» **EXERCISE DETAILS**
In the records below, find the line with "Q203: PNP (B" and the line with "R216: none -> 130k (+12V, VEXT)". Print both exactly, along with every line between them, and no other line.

» **PROVIDED RECORDS**
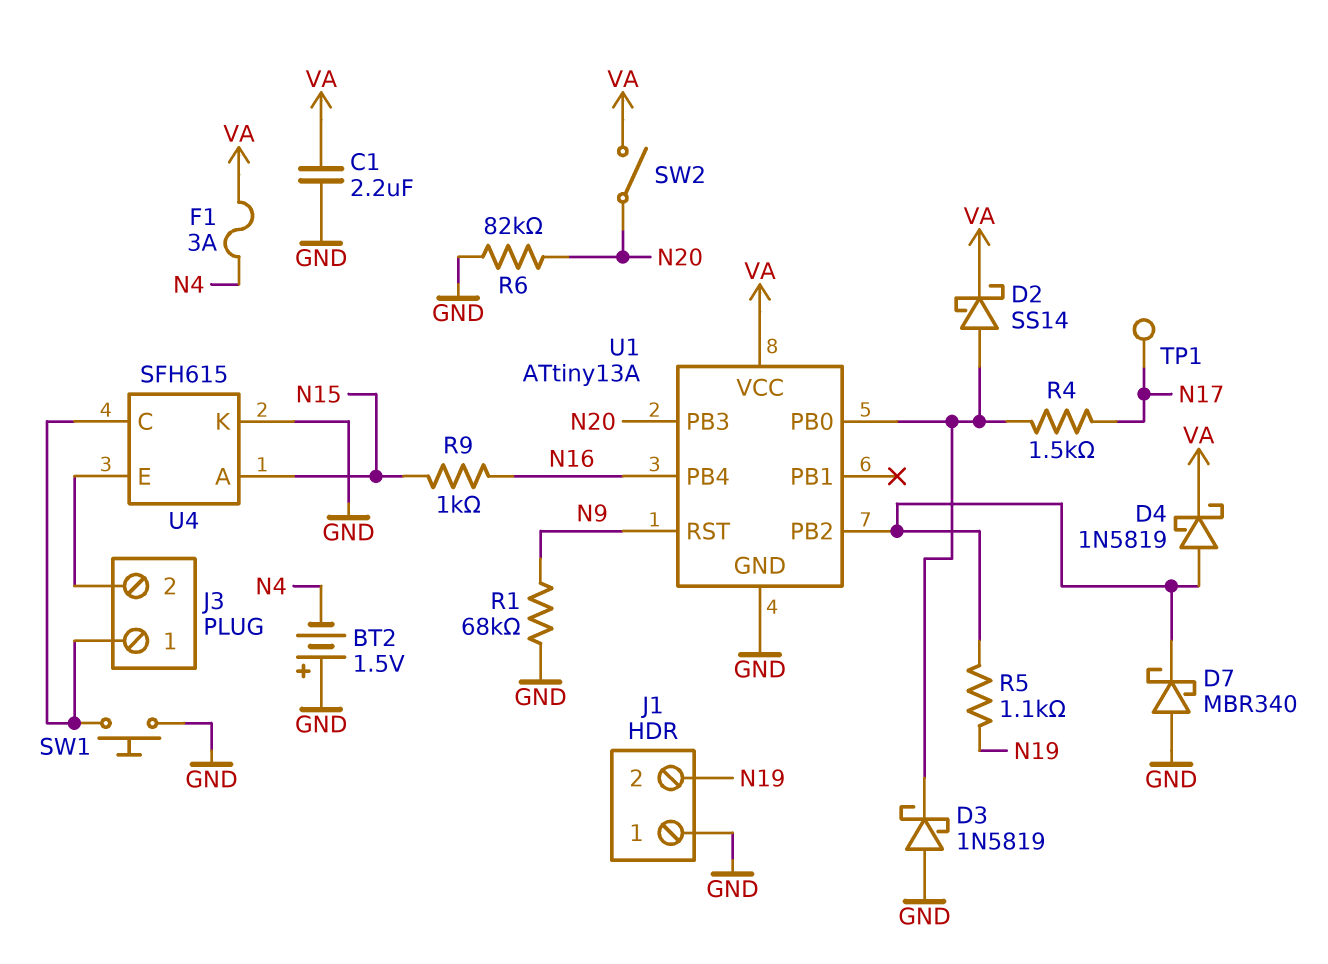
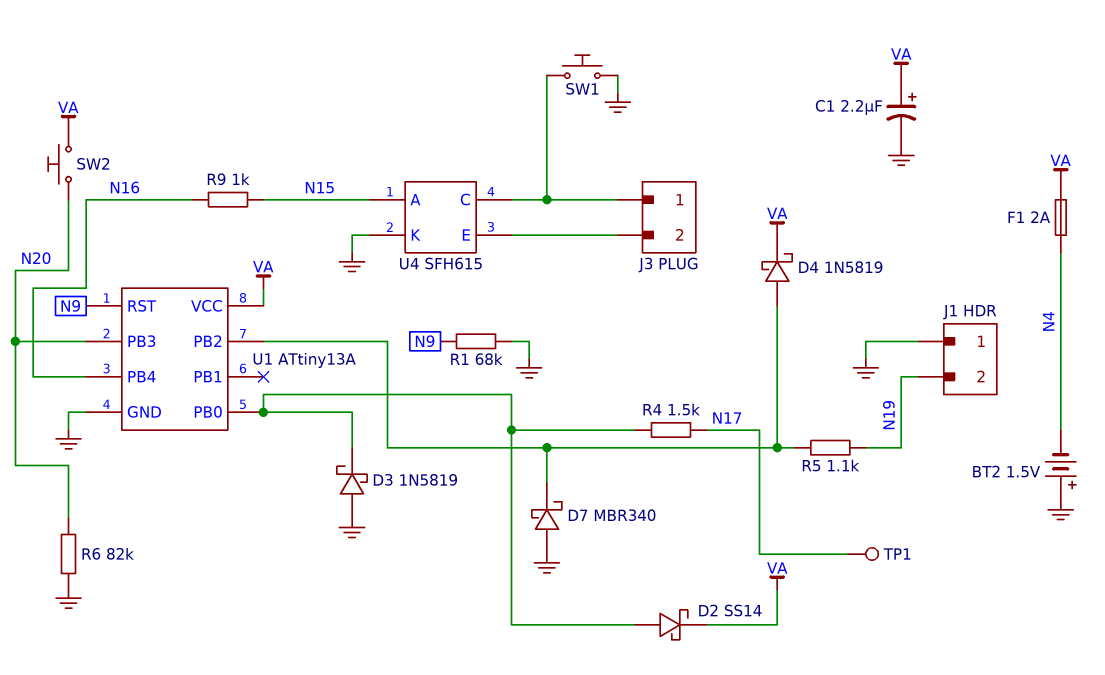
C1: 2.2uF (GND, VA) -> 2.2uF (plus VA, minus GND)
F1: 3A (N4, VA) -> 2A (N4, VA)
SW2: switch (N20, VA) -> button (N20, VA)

--

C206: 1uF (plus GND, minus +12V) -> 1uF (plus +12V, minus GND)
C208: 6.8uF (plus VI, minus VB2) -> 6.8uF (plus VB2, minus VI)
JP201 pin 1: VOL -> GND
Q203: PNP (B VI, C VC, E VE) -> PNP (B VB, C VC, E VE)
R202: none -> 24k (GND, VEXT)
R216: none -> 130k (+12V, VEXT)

* * *

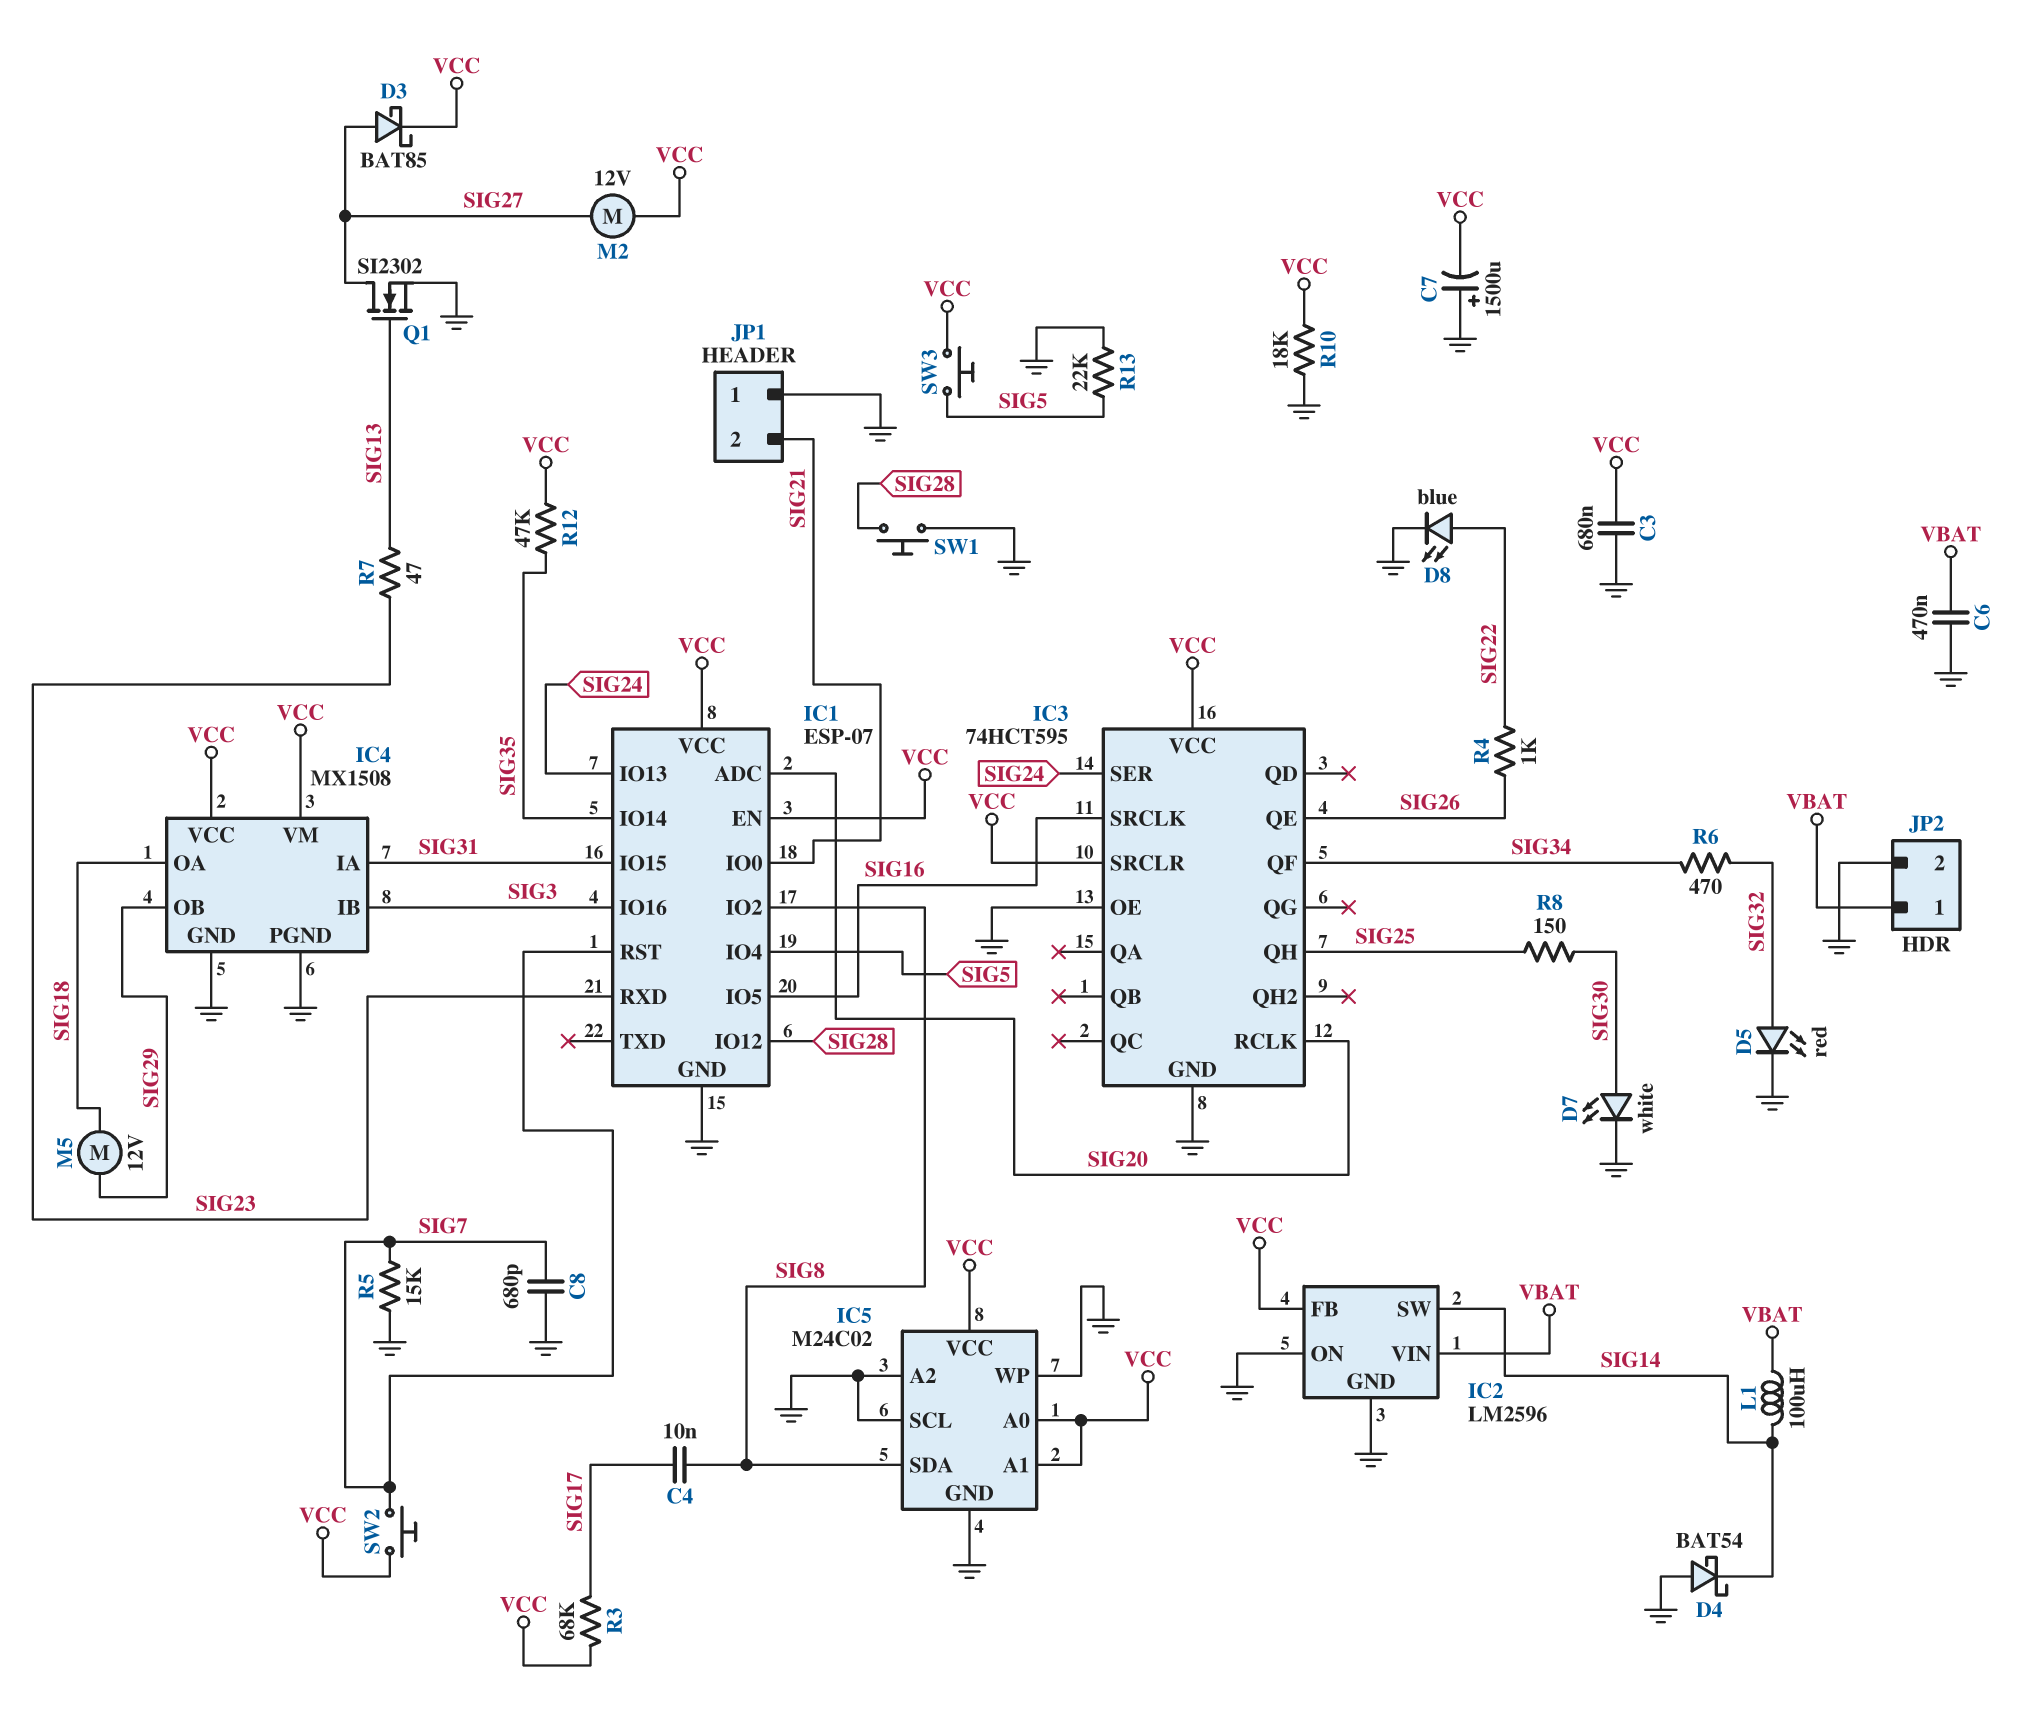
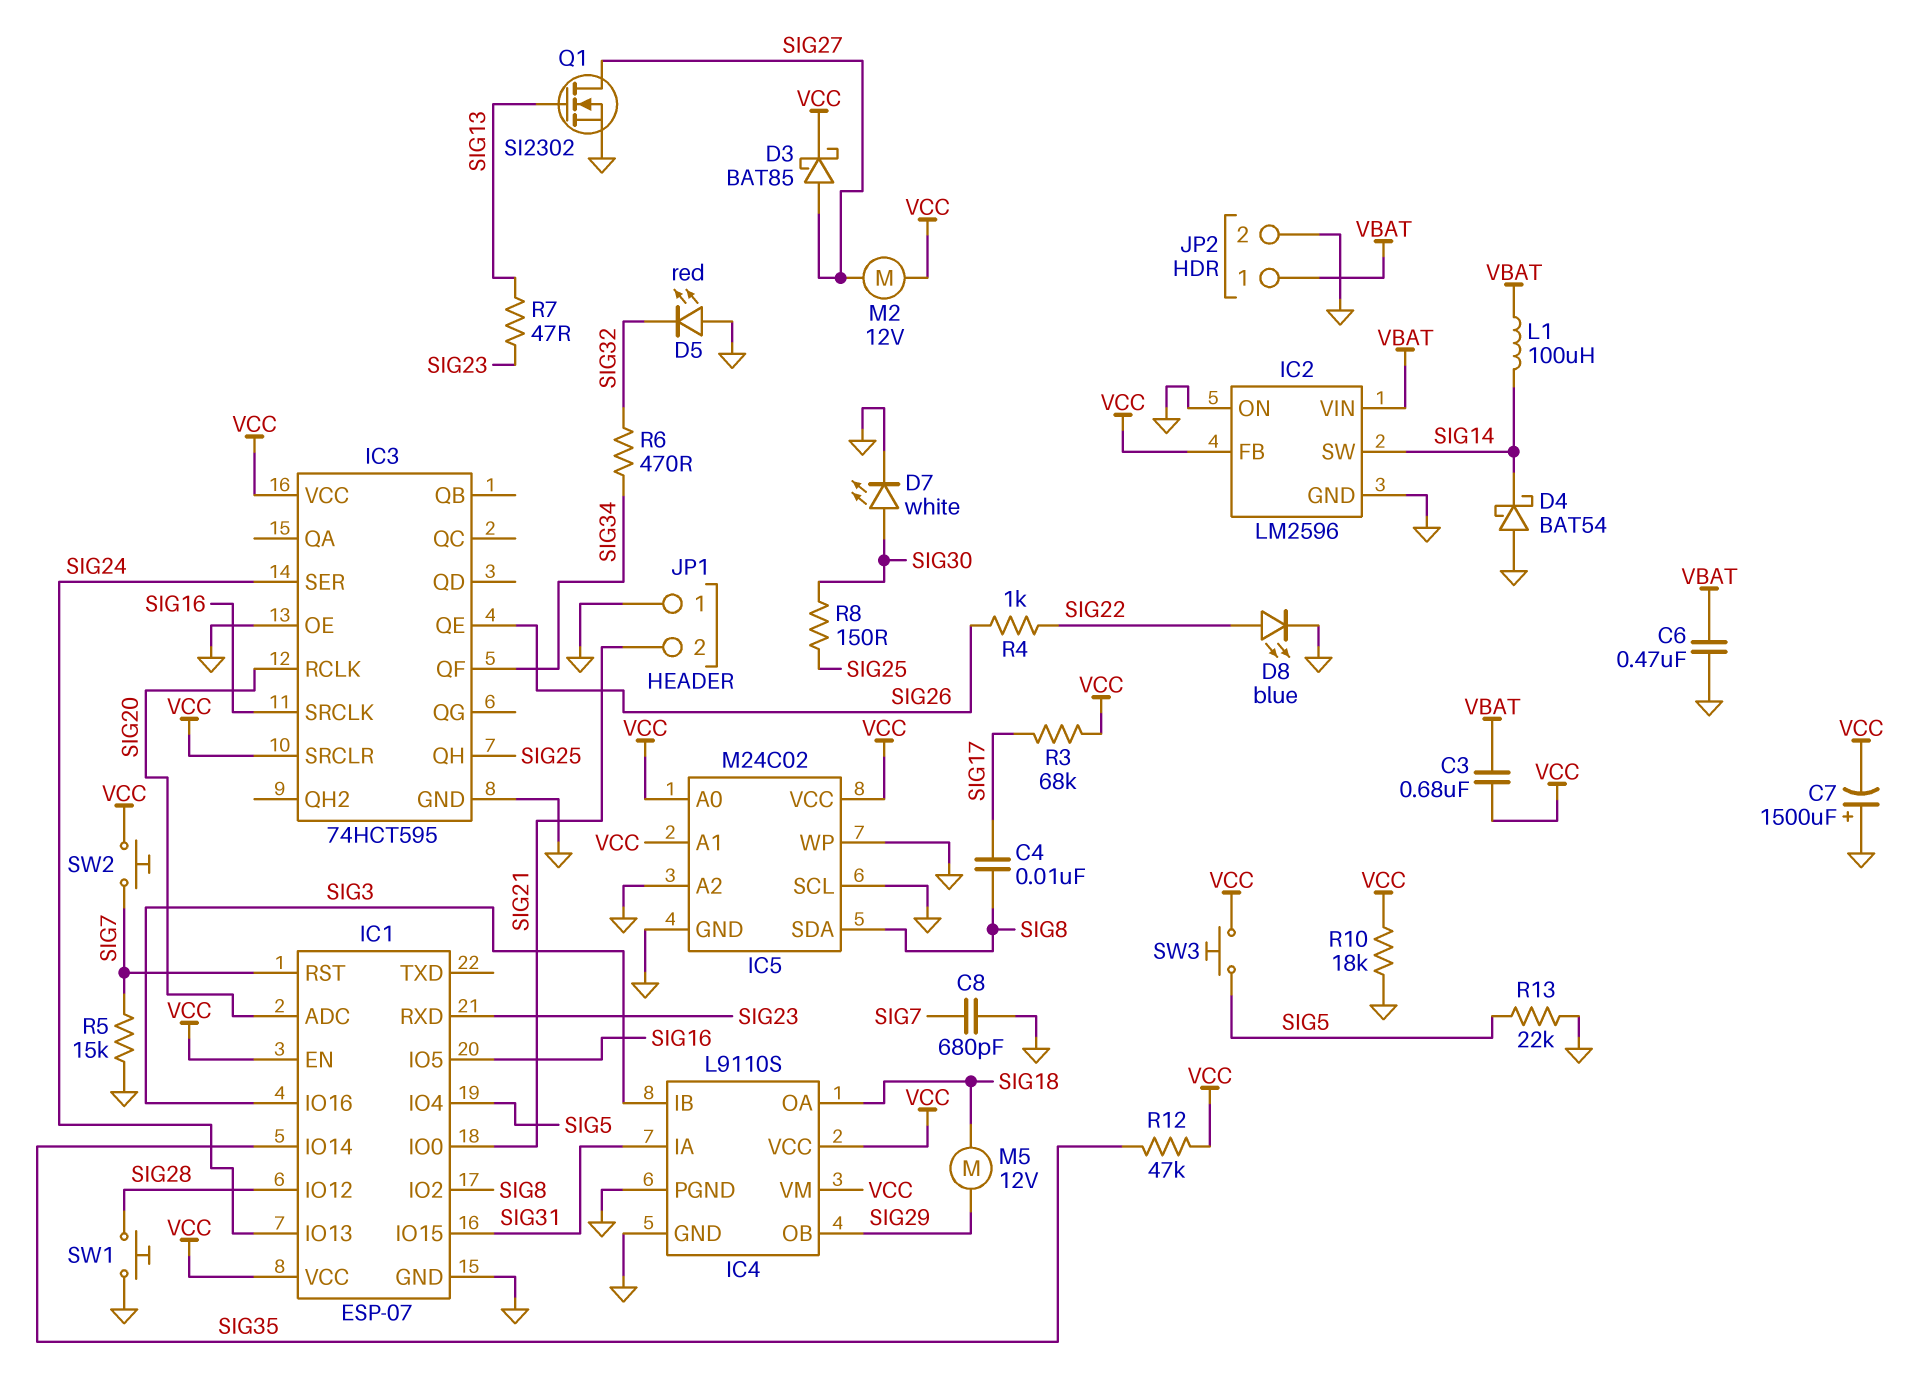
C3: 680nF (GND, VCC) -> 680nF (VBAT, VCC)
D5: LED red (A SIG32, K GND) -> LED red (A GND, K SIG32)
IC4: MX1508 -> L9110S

» **RESPONSE**
Q203: PNP (B VI, C VC, E VE) -> PNP (B VB, C VC, E VE)
R202: none -> 24k (GND, VEXT)
R216: none -> 130k (+12V, VEXT)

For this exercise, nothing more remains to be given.